THE INPUT >>

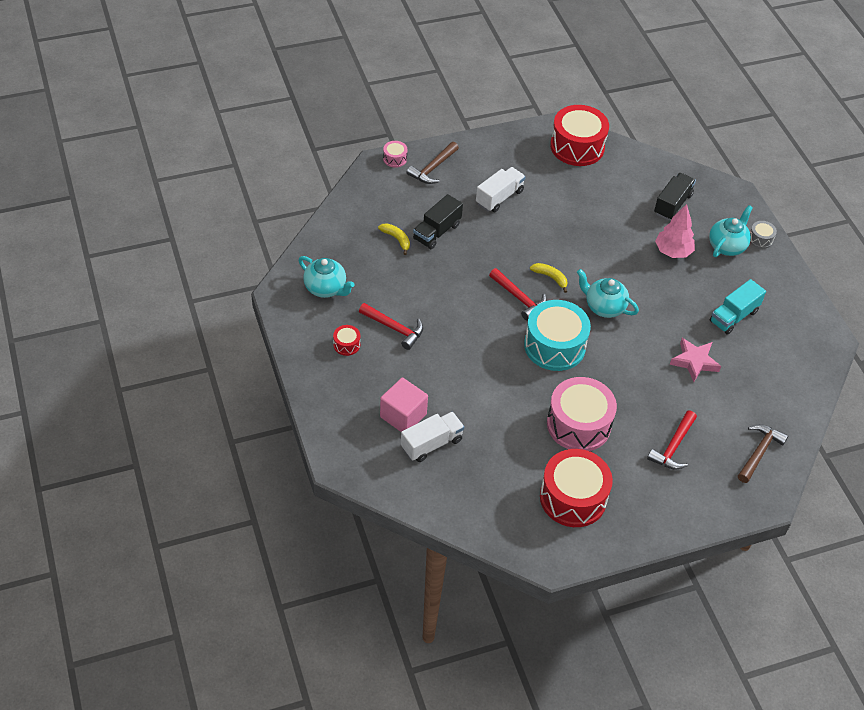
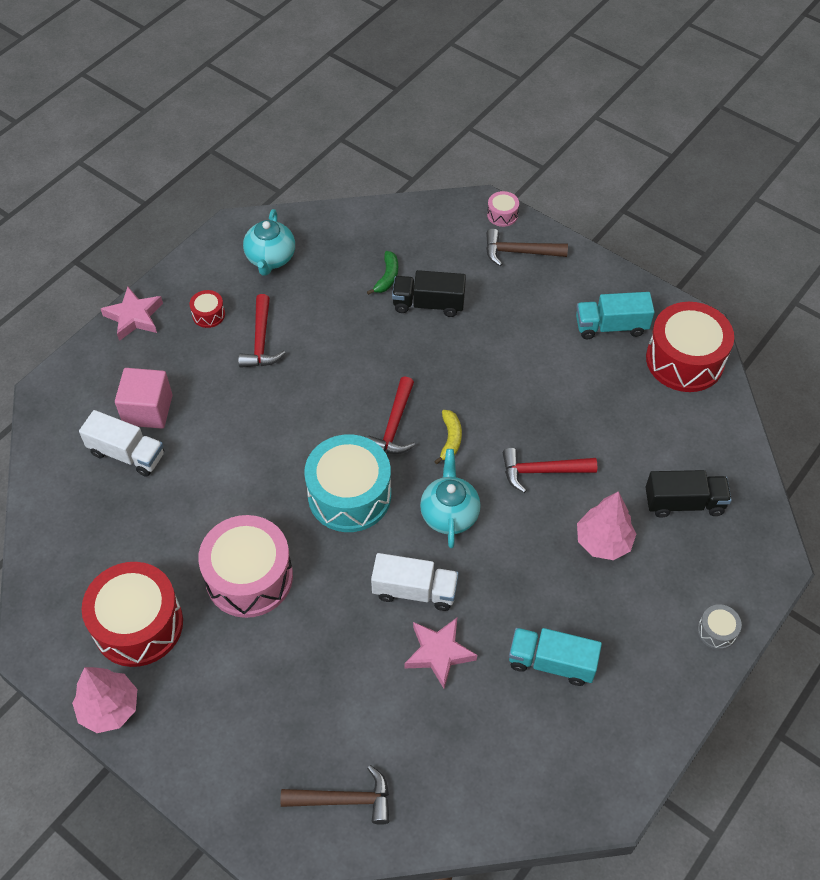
camera: 60 degrees right, 5 degrees up
(312, 386) = (134, 317): none -> pink star
(396, 239) = (387, 277): yellow banana -> green banana
(499, 197) = (531, 330): white truck -> white truck (414, 591)
(526, 162) = (611, 326): none -> turquoise truck
(624, 540) = (109, 708): none -> pink tree
(673, 446) = (285, 694): red hammer -> red hammer (542, 471)
(727, 246) = (668, 597): turquoise teapot -> none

DIRECTIONS >> Write out exactly the lines from the line containing "(673, 446) = (285, 694): red" to the end of the listing above, both included, and nothing else.

SOLUTION TO THIS PROBLEM >>
(673, 446) = (285, 694): red hammer -> red hammer (542, 471)
(727, 246) = (668, 597): turquoise teapot -> none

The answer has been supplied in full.